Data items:

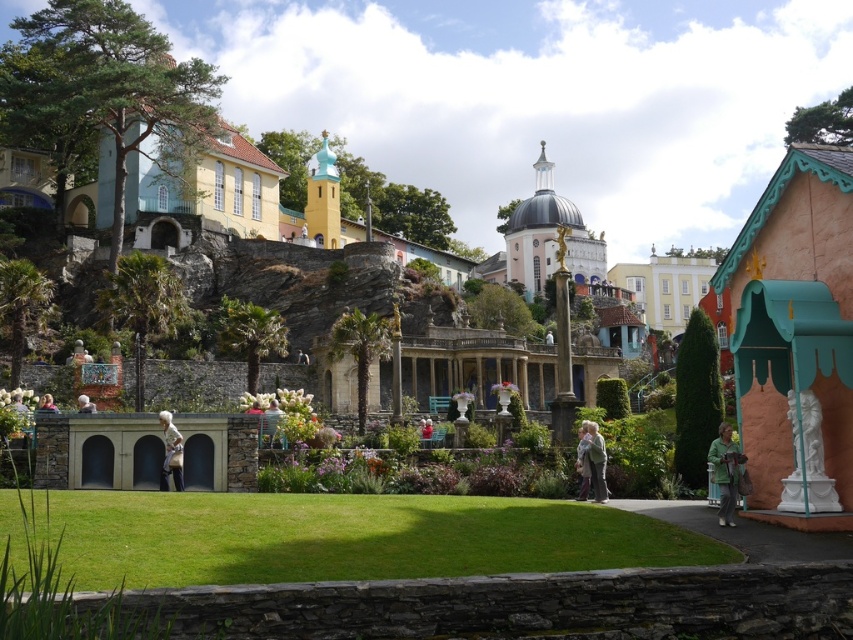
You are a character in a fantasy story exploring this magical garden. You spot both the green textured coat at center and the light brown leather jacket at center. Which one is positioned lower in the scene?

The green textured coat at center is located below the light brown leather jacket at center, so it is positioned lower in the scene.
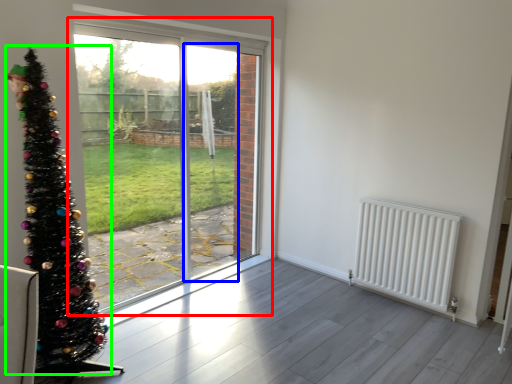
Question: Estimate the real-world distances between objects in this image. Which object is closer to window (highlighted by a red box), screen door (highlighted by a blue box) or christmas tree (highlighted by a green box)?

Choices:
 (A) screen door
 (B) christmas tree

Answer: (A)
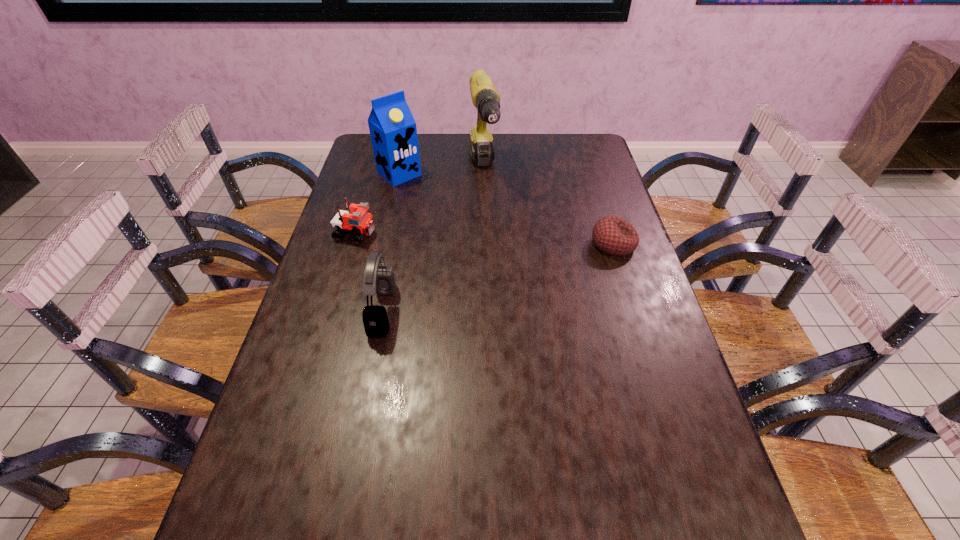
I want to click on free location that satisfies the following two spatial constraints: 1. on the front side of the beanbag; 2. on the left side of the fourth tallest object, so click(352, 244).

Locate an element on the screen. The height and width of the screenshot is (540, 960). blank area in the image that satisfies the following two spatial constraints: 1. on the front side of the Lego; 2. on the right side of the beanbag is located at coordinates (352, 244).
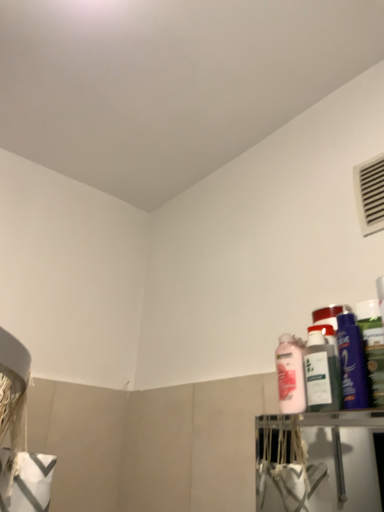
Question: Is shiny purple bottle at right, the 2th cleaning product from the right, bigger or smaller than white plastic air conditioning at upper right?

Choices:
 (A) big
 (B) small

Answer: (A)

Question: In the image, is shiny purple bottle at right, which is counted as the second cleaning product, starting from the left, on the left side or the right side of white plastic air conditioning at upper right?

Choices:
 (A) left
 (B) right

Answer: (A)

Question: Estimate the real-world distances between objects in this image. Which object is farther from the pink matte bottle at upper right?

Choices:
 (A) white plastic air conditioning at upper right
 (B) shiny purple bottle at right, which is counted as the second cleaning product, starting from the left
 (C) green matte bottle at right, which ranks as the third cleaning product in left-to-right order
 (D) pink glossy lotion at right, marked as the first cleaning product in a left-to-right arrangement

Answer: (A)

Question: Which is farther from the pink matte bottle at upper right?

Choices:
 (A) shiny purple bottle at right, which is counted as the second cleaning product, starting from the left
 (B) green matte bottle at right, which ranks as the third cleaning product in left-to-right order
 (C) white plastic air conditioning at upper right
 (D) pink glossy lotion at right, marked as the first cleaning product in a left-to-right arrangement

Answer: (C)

WRITTEN INSTRUCTION
Which lines of the material contain the string "purple", matching case exactly? Copy out each of those lines in full.

EXPECTED ANSWER
Question: Is shiny purple bottle at right, the 2th cleaning product from the right, bigger or smaller than white plastic air conditioning at upper right?
Question: In the image, is shiny purple bottle at right, which is counted as the second cleaning product, starting from the left, on the left side or the right side of white plastic air conditioning at upper right?
 (B) shiny purple bottle at right, which is counted as the second cleaning product, starting from the left
 (A) shiny purple bottle at right, which is counted as the second cleaning product, starting from the left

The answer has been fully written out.